WHAT YOU SHOULD DO:
A faithful transcription is wanted of the lines from the top of the material through the line that holds "[85,233,202,391]", both ends included, leaving out the pictures.

================================

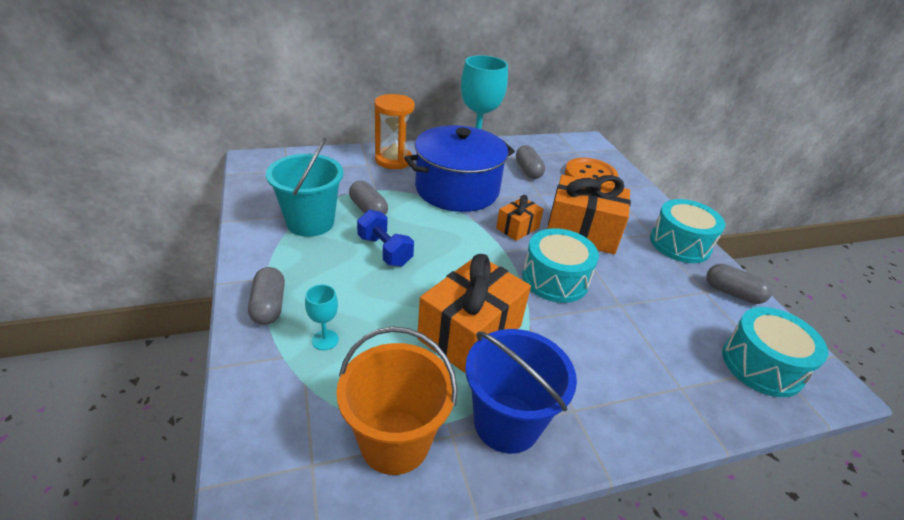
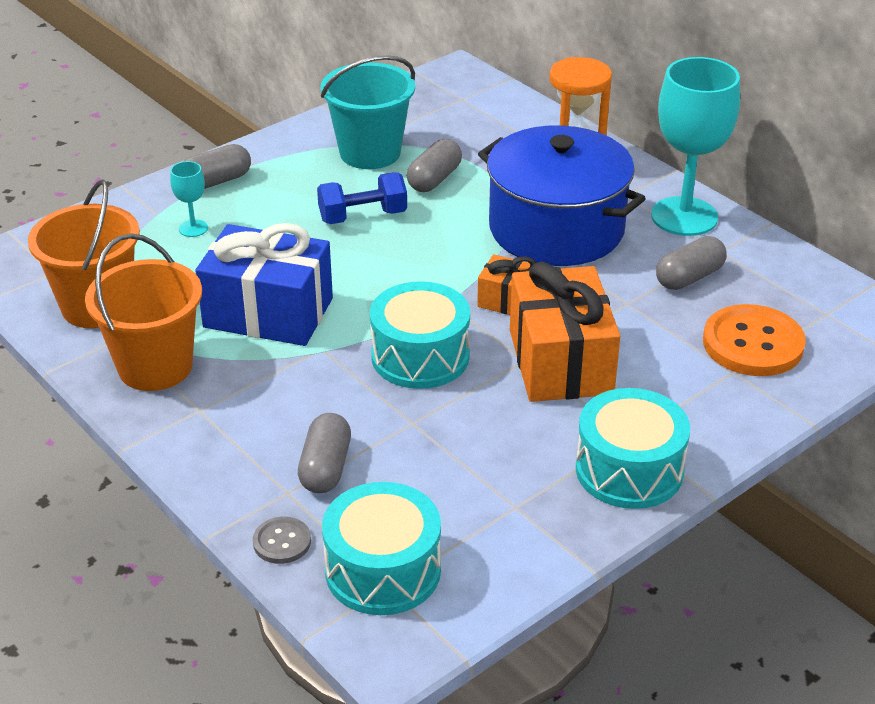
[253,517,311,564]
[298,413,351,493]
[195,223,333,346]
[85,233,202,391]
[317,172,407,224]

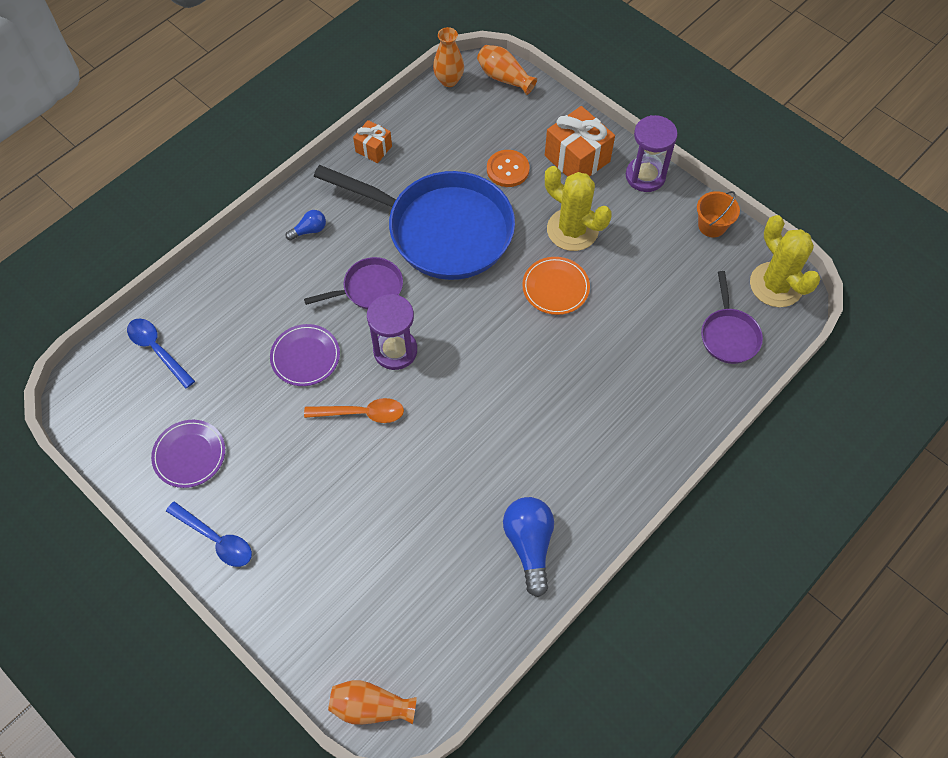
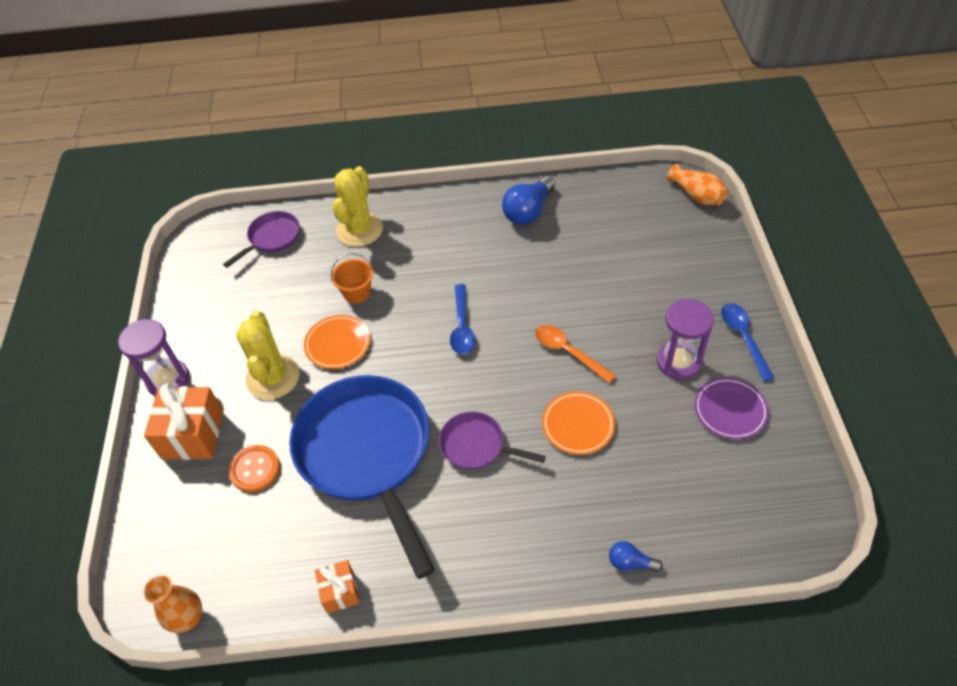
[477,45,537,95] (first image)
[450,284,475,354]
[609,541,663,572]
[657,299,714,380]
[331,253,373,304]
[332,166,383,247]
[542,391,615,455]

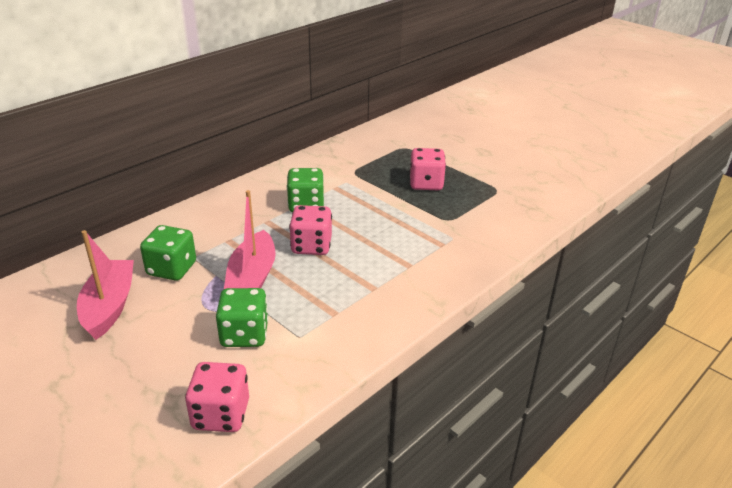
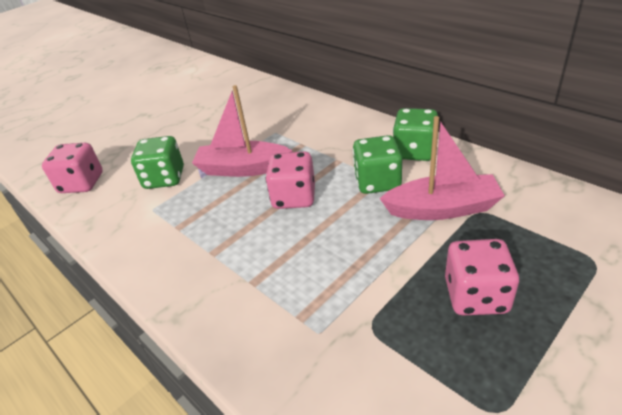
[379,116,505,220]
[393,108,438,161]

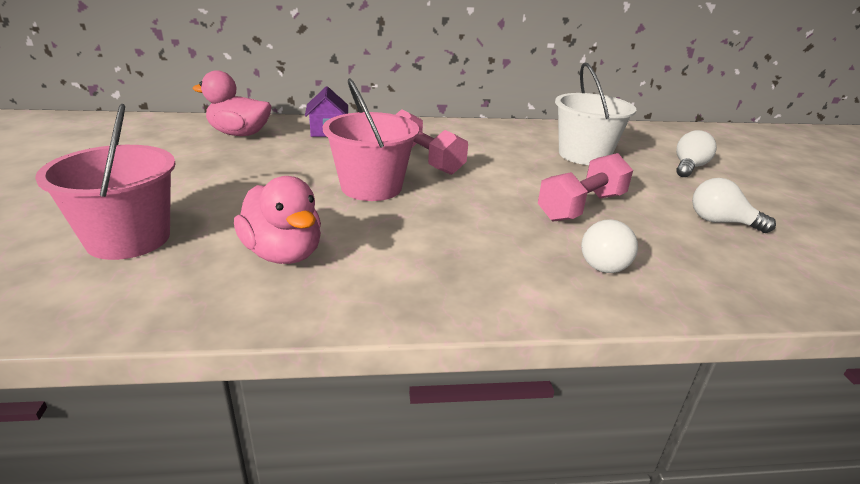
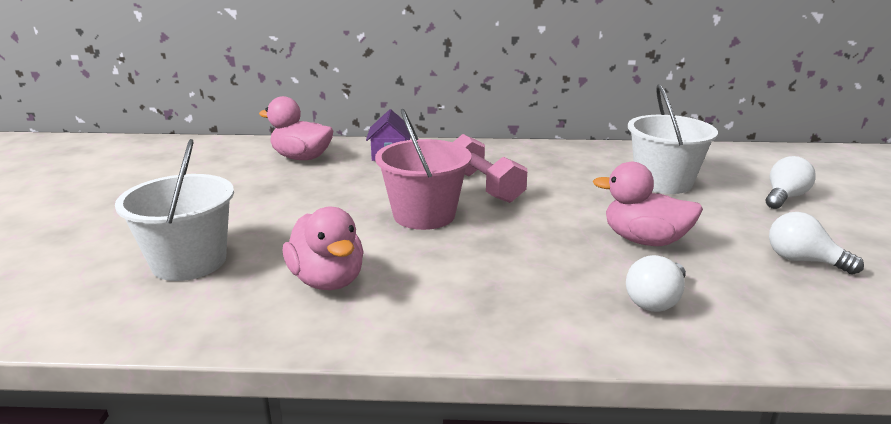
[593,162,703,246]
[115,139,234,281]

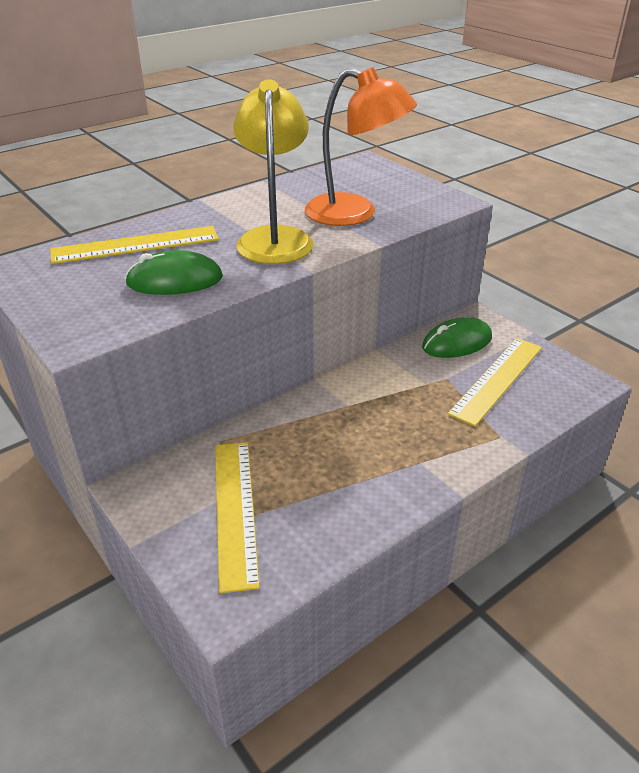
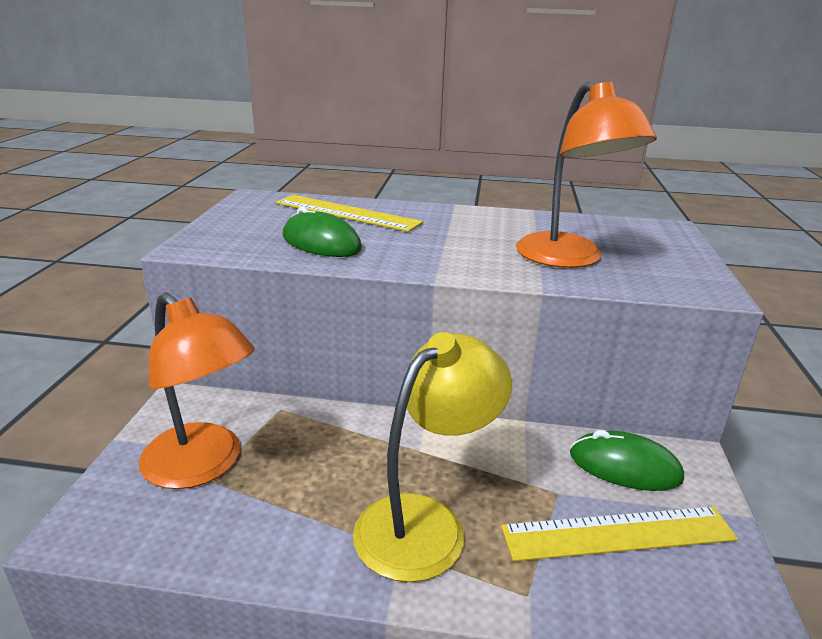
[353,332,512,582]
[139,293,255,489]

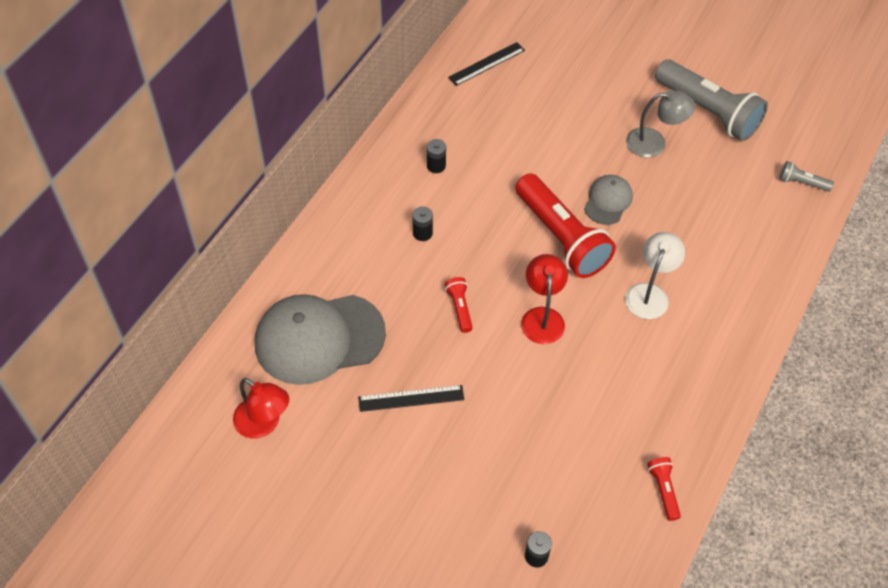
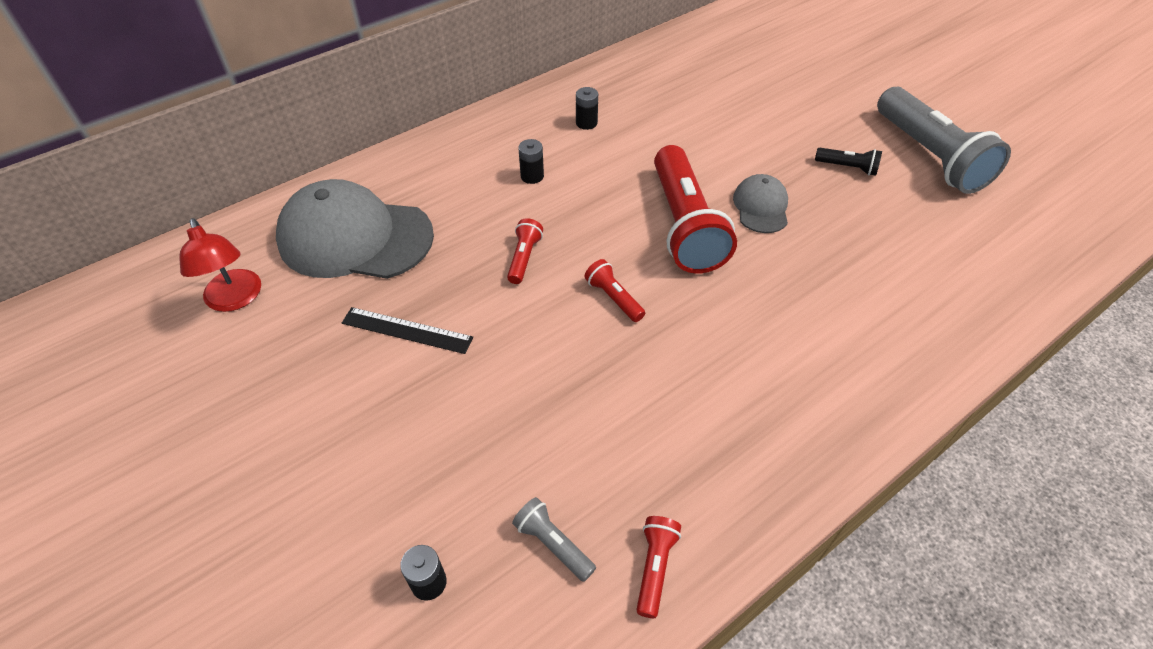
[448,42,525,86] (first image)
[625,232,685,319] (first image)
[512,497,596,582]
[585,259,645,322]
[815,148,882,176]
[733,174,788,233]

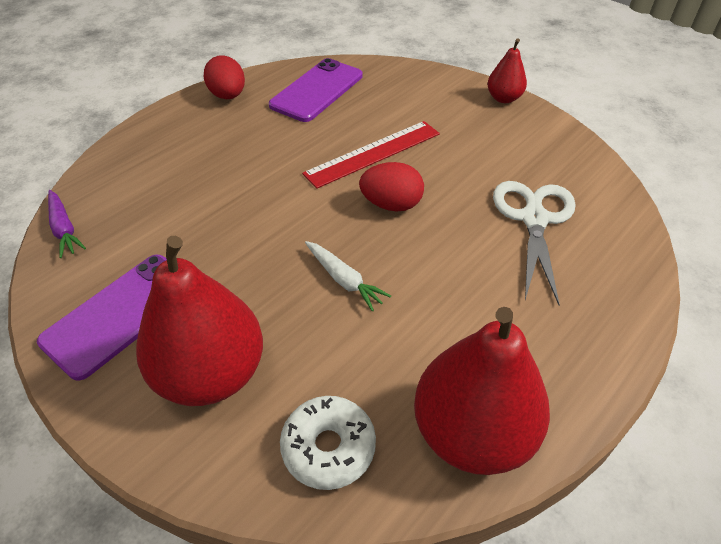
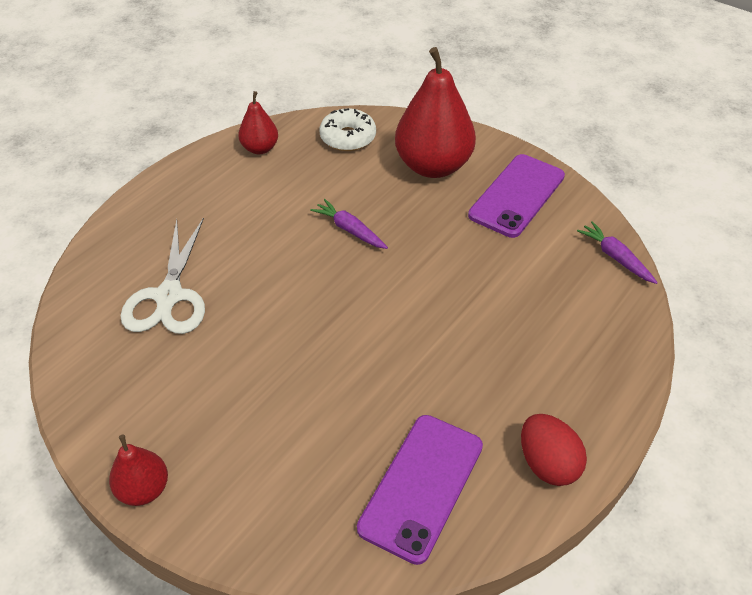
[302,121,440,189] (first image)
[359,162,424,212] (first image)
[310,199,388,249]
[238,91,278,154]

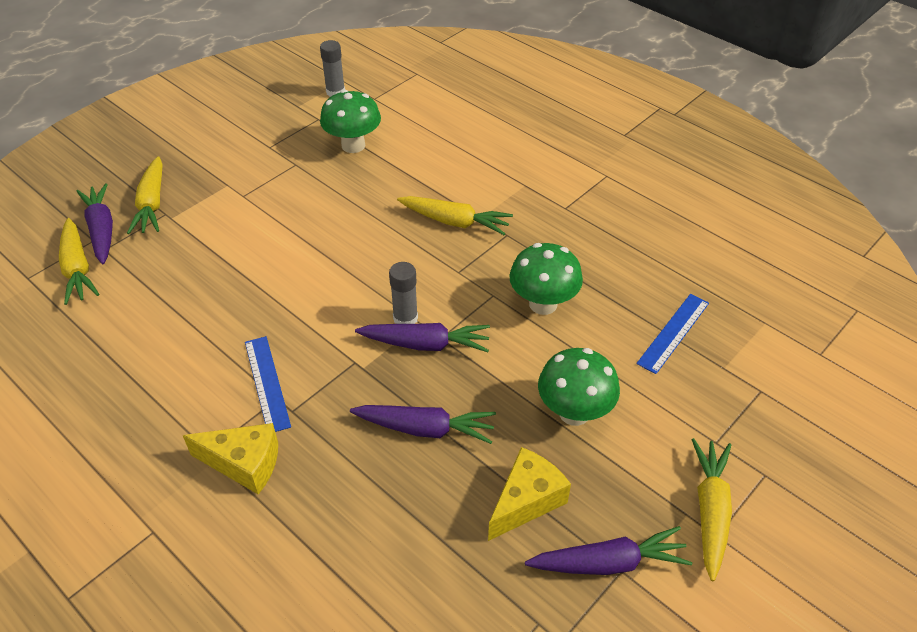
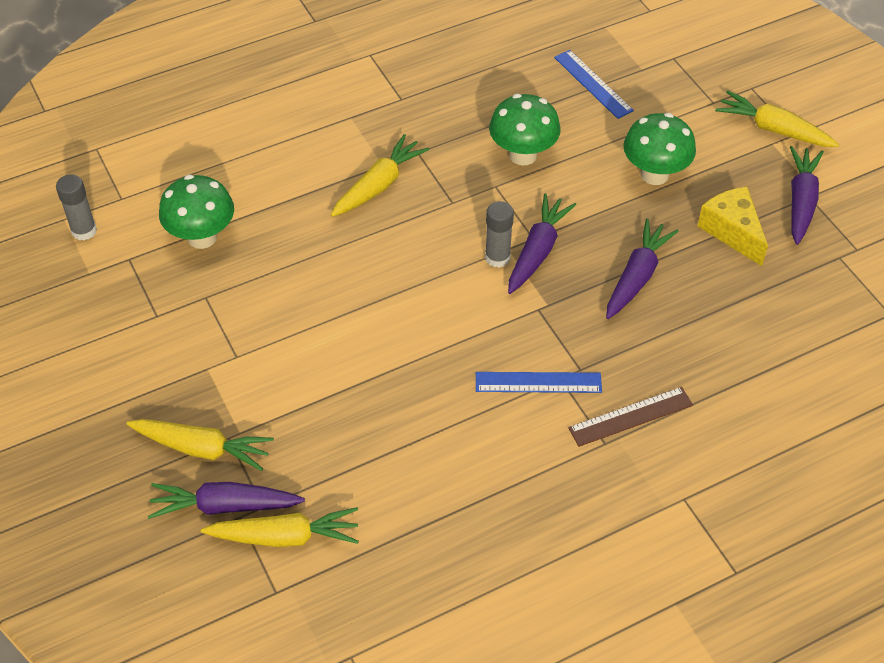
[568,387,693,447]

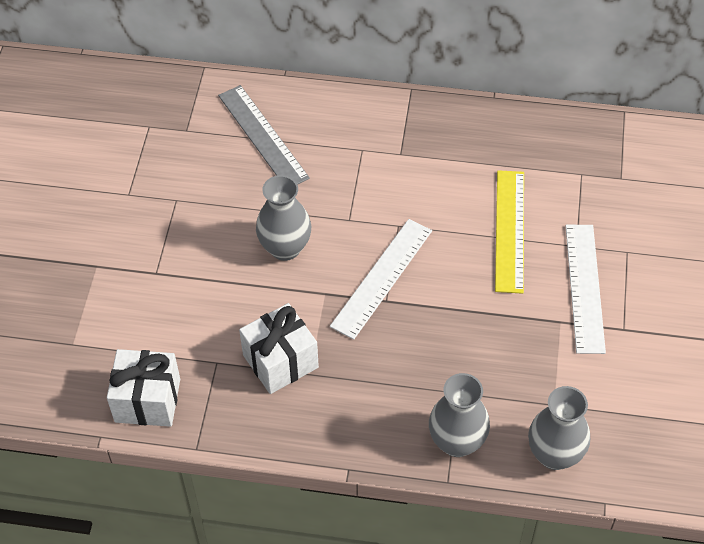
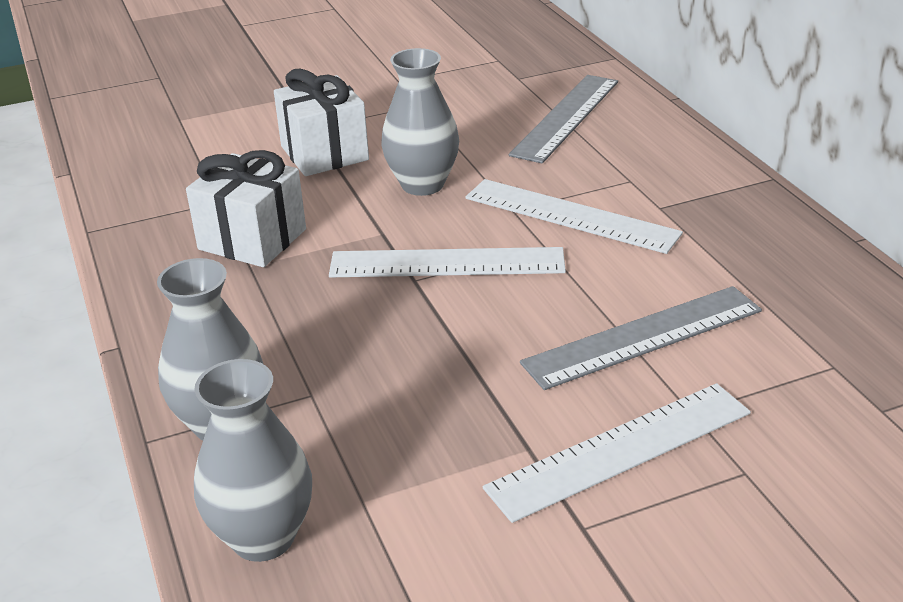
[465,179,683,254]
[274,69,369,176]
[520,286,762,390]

================================

SOLUTION TO THE PROBLEM:
[253,517,311,564]
[298,413,351,493]
[195,223,333,346]
[85,233,202,391]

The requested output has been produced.